#### [Required action]
Nothing but the lines from the first line of the records below to the line holding "(395, 497) = (91, 261): grey" belongs in the answer, copied exactly and without pictures.

··· Data for this task

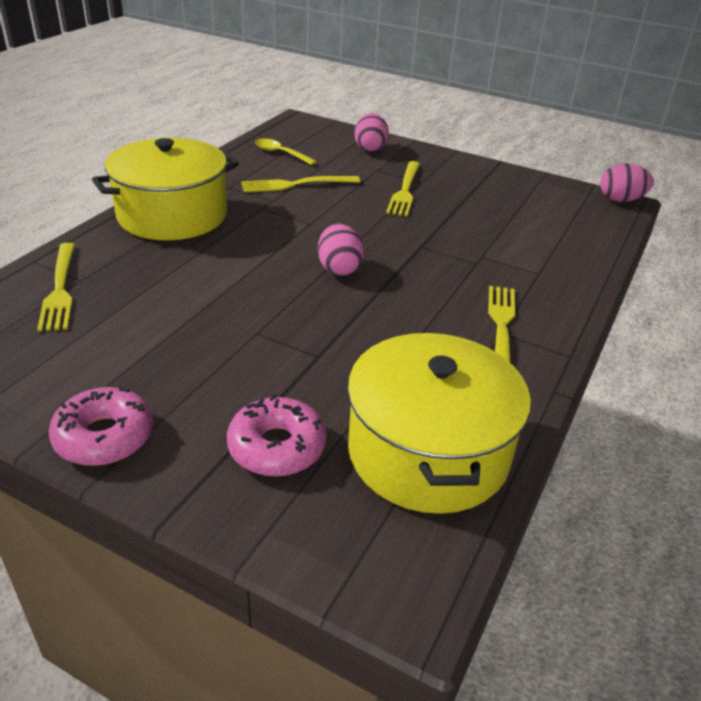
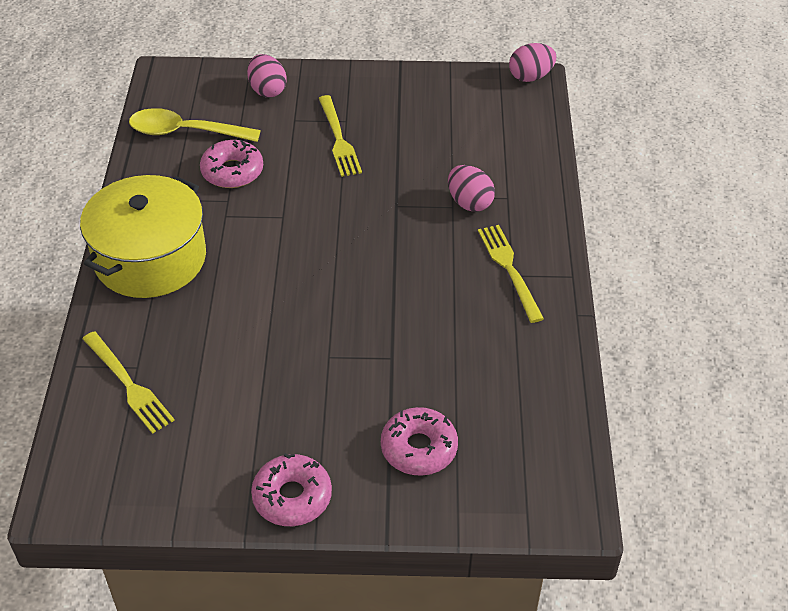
camera: 25 degrees left, 10 degrees up
(280, 153) = (185, 132): yellow spoon -> yellow spoon, size x1.65
(295, 184) = (232, 171): yellow fork -> pink donut
(339, 268) = (346, 260): pink egg -> pink egg (469, 203)
(428, 452) = (521, 405): yellow pot -> none

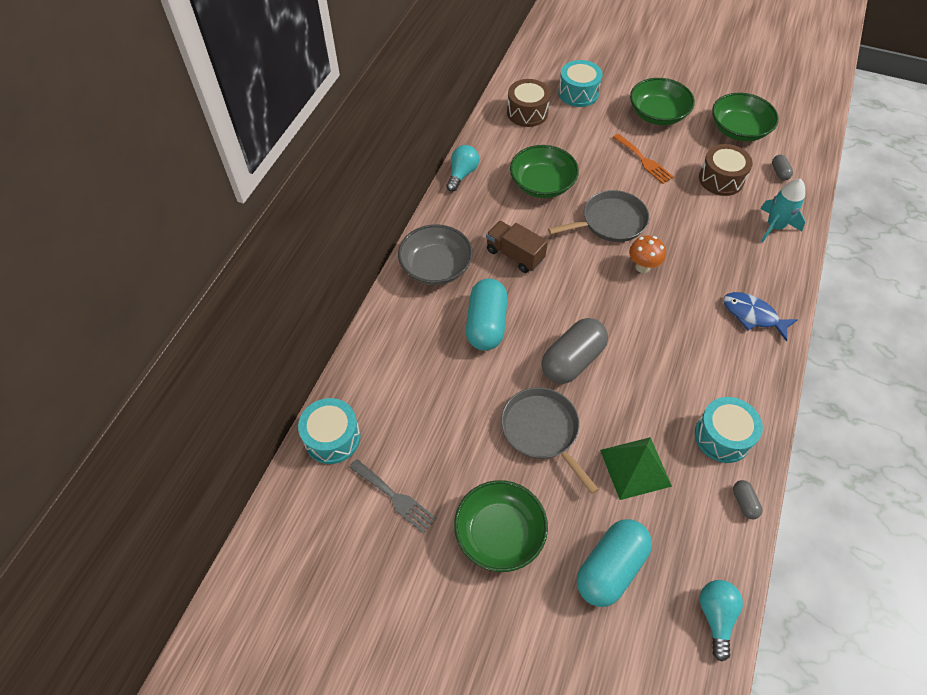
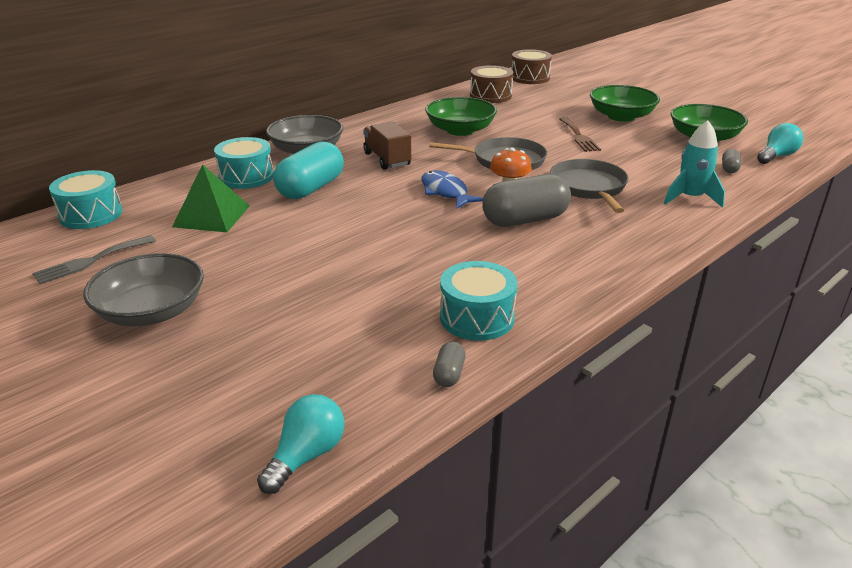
camera: 25 degrees right, 25 degrees down
(395, 497) = (91, 261): grey fork -> grey fork turned 75 degrees clockwise
(462, 174) = (392, 113): turquoise light bulb -> turquoise light bulb (776, 156)
(499, 533) = (151, 311): green bowl -> grey bowl
(542, 431) = (282, 260): grey pan -> grey pan (589, 187)
(572, 360) = (367, 227): grey capsule -> grey capsule (525, 220)
(578, 93) = (551, 95): turquoise drum -> turquoise drum (246, 177)
(610, 568) = (231, 373): turquoise capsule -> none
(635, 468) = (348, 310): green pyramid -> green pyramid (211, 216)
(644, 160) = (579, 136): orange fork -> brown fork
(721, 179) = (654, 160): brown drum -> brown drum (530, 78)
(752, 315) = (604, 246): blue fish -> blue fish (445, 192)

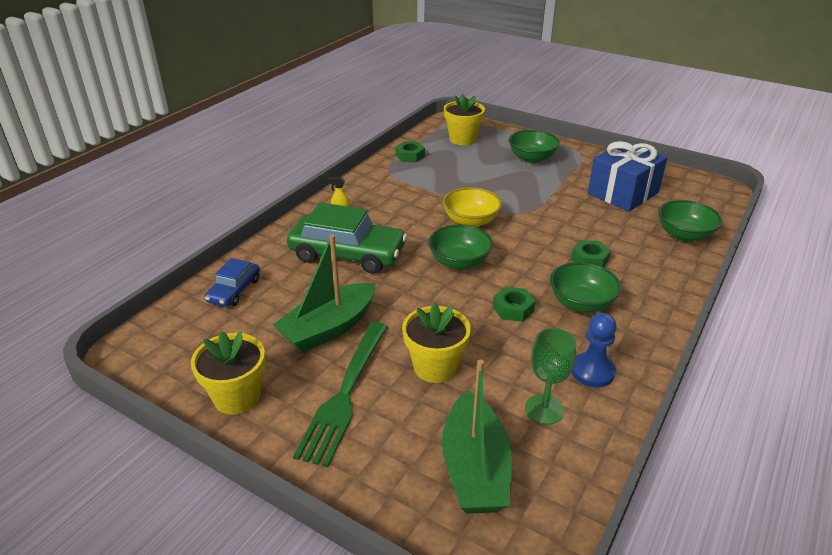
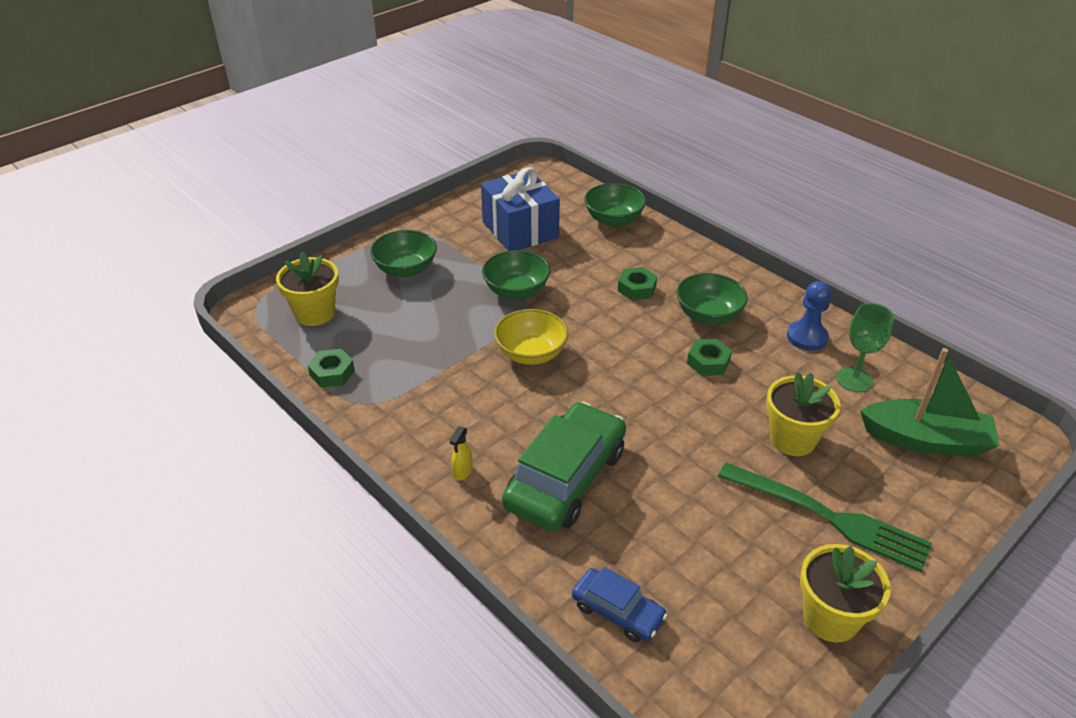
camera: 75 degrees left, 5 degrees up
(329, 328) = (717, 517): green boat -> none
(459, 262) = (614, 382): green bowl -> green bowl (516, 291)

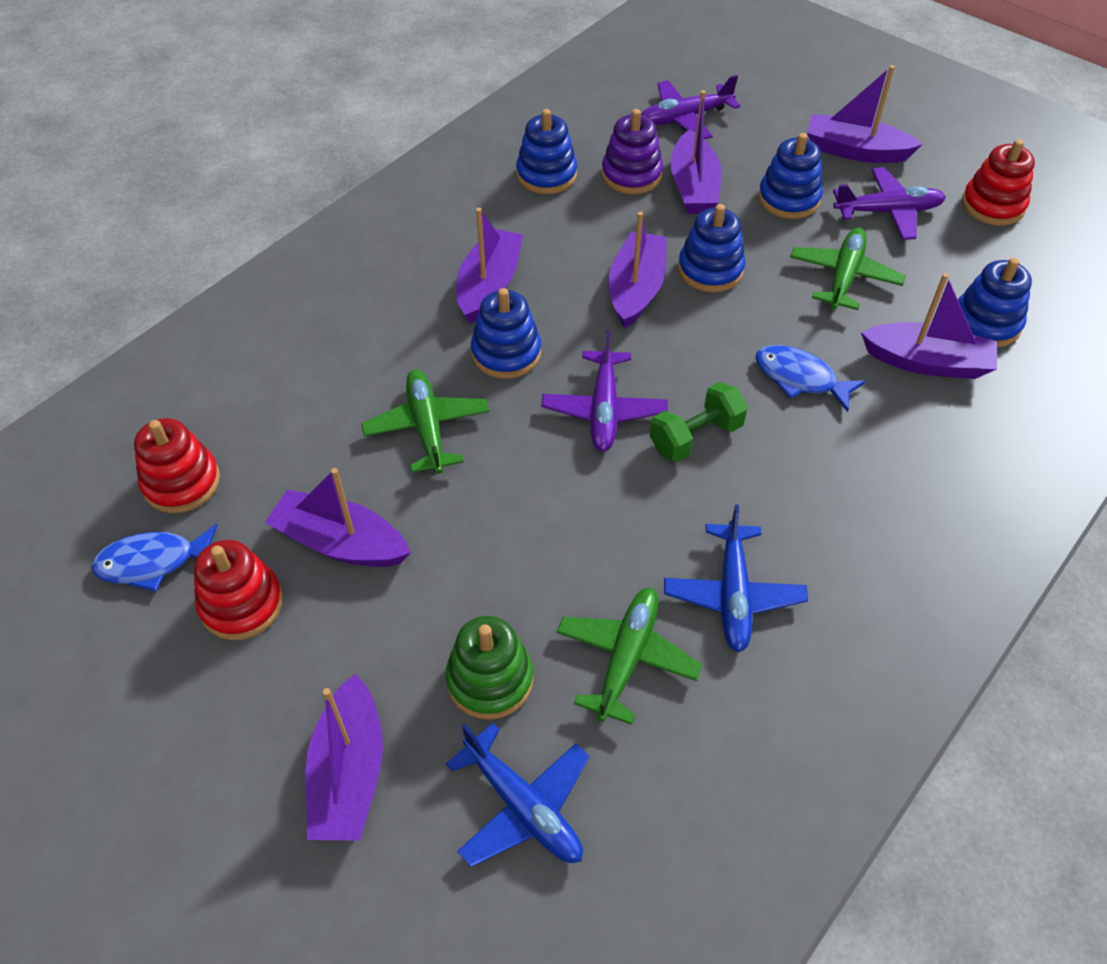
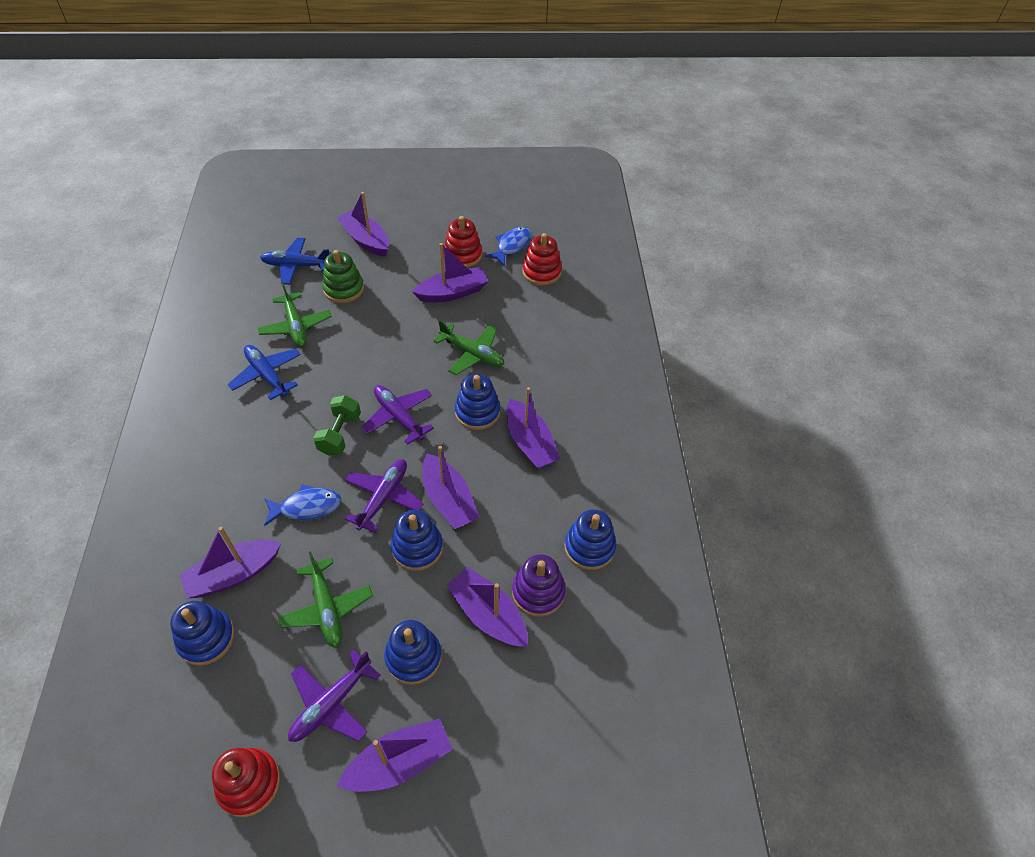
camera: 135 degrees right, 0 degrees up
(684, 118) = (558, 688): purple plane -> purple plane (384, 497)

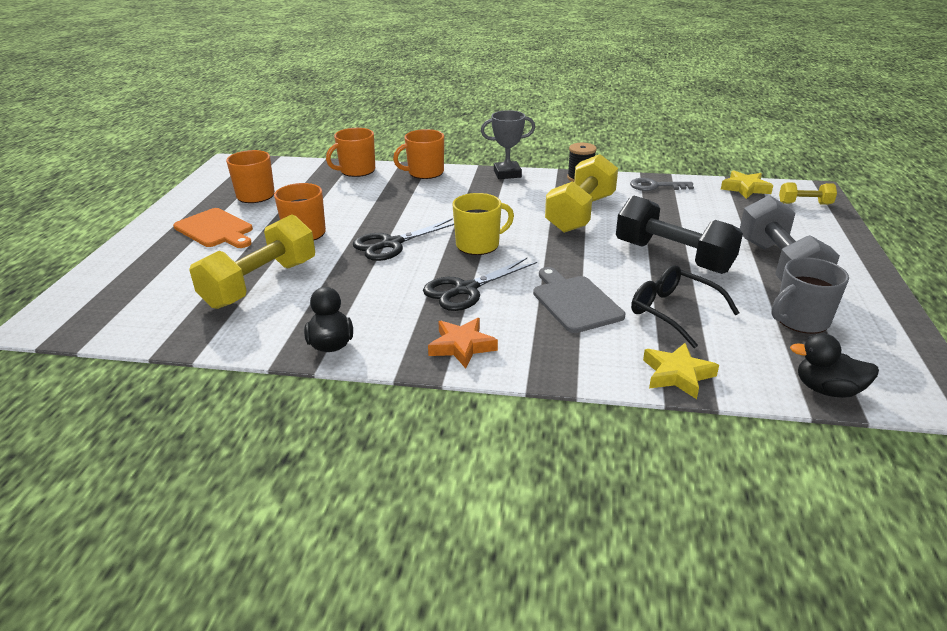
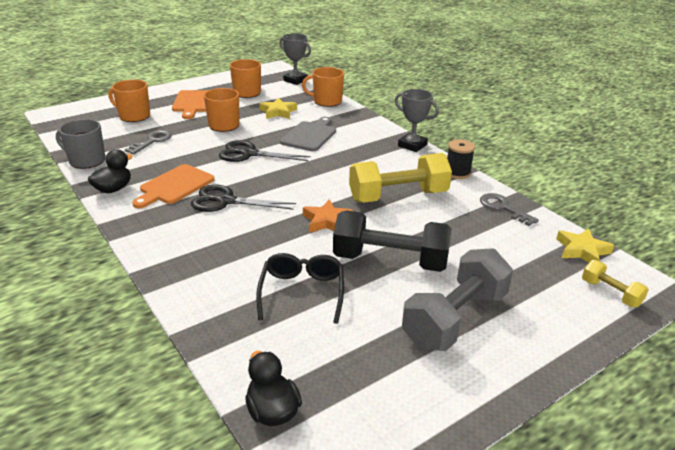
camera: 45 degrees right, 0 degrees up
(260, 284) = (152, 141): yellow dumbbell -> grey key
(281, 165) = (295, 80): none -> grey trophy
(387, 306) = (174, 186): none -> orange cutting board
(425, 172) = (362, 120): orange mug -> orange mug (134, 116)
(462, 346) = (157, 229): orange star -> orange star (327, 221)
(478, 245) = (290, 180): yellow mug -> none
(575, 302) = (262, 246): grey cutting board -> grey cutting board (310, 135)
(673, 257) = (390, 260): black dumbbell -> black dumbbell turned 75 degrees counterclockwise
(677, 375) = (213, 326): yellow star -> yellow star (278, 112)
(800, 320) = (372, 361): grey mug -> grey mug (86, 160)

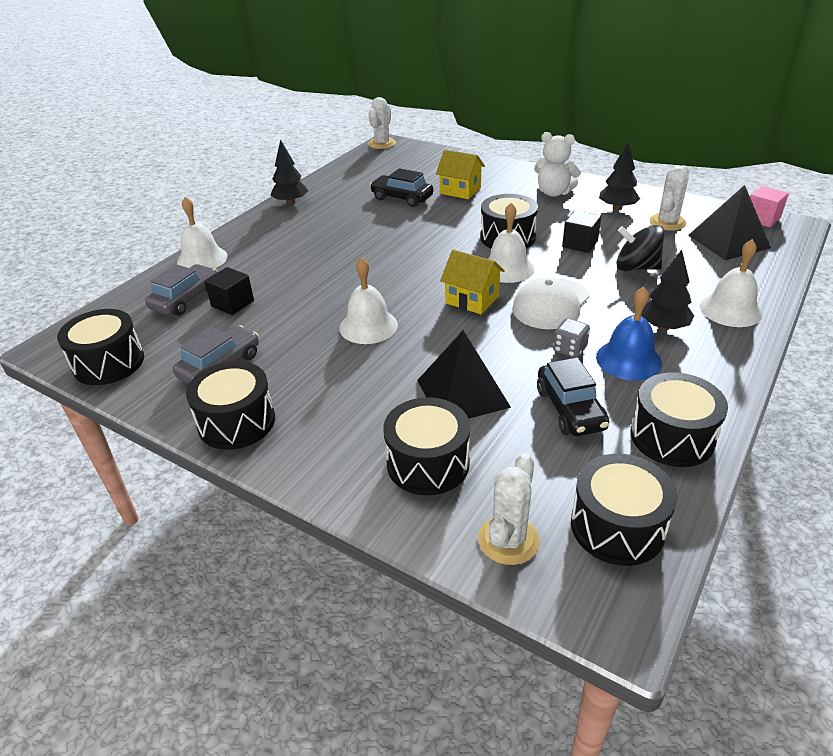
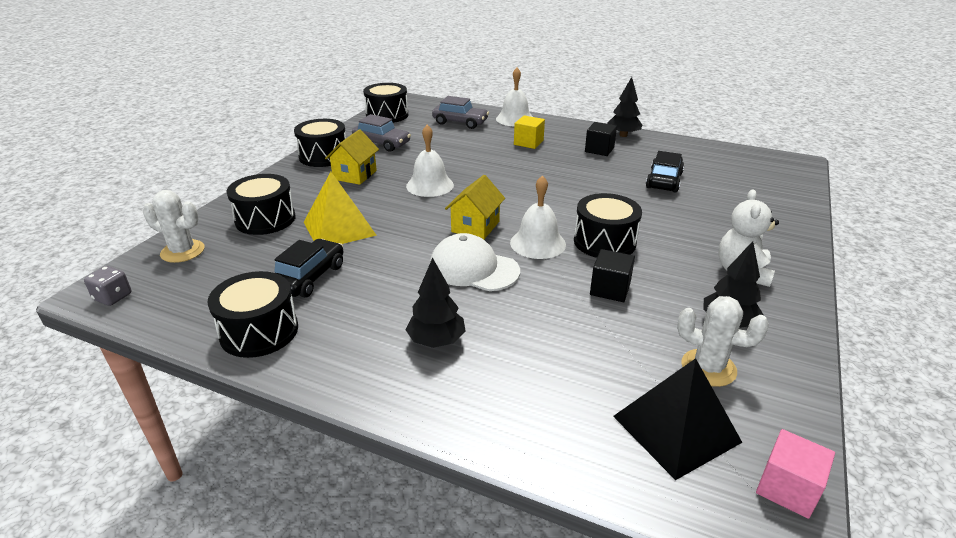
camera: 80 degrees right, 5 degrees down
(232, 303) = (456, 137): black cube -> black cube (599, 150)
(280, 256) = (528, 142): none -> yellow cube
(382, 144) = (793, 160): white cactus -> none
(460, 190) = (703, 210): yellow house -> yellow house (355, 175)
(462, 393) = (339, 228): black pyramid -> yellow pyramid
(569, 349) = (396, 278): grey dice -> grey dice (113, 297)
(570, 409) = (309, 277): black car -> black car turned 135 degrees clockwise
(617, 526) = (172, 296): black drum -> none
(628, 359) = (377, 313): blue bell -> none
(636, 268) = (565, 330): black spinning top -> none
(730, 310) = (478, 402): white bell -> none

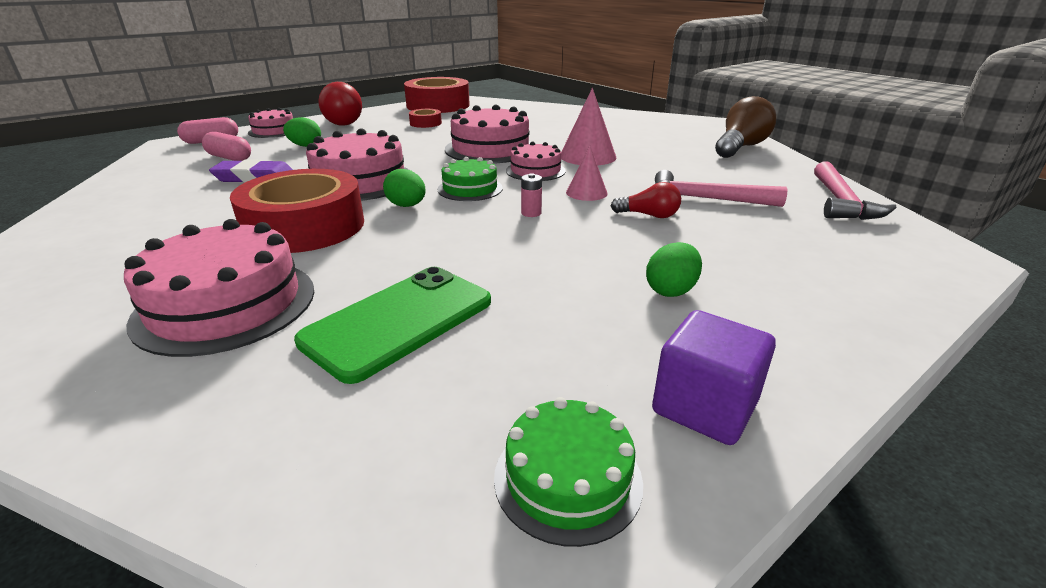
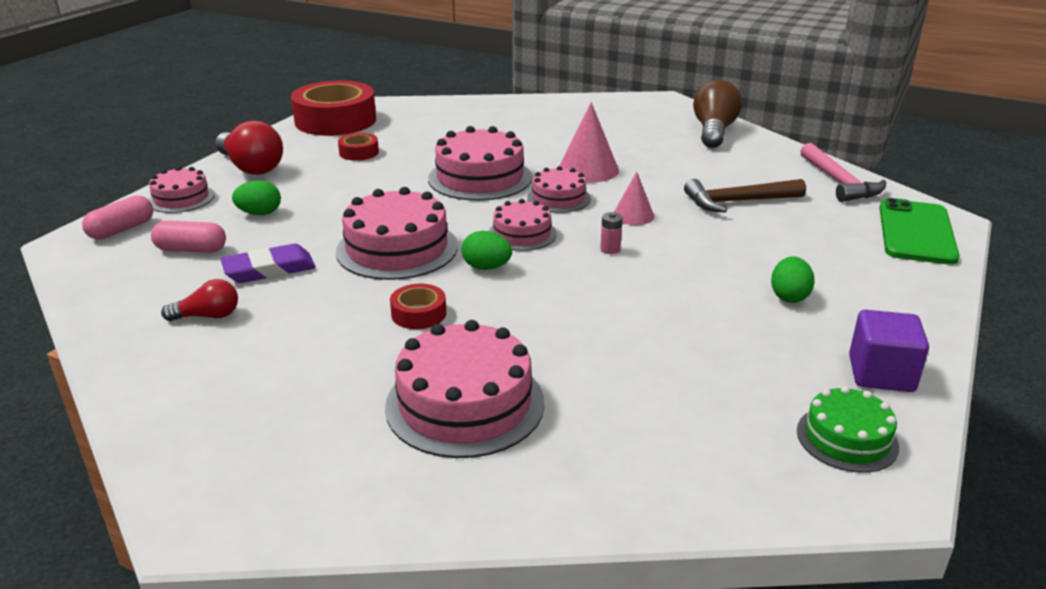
camera: 25 degrees left, 0 degrees up
(304, 226) = (419, 314): red tape -> red tape, size x0.45
(399, 321) = (625, 376): green phone -> green phone (916, 232)
(470, 189) = (522, 234): green cake -> pink cake
(648, 215) = (709, 229): red light bulb -> red light bulb (208, 316)
(706, 199) = (738, 201): pink hammer -> brown hammer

······

#### [Solution for this exercise]
camera: 25 degrees left, 10 degrees up
(280, 153) = (185, 132): yellow spoon -> yellow spoon, size x1.65
(295, 184) = (232, 171): yellow fork -> pink donut
(339, 268) = (346, 260): pink egg -> pink egg (469, 203)
(428, 452) = (521, 405): yellow pot -> none

camera: 25 degrees right, 25 degrees down
(395, 497) = (91, 261): grey fork -> grey fork turned 75 degrees clockwise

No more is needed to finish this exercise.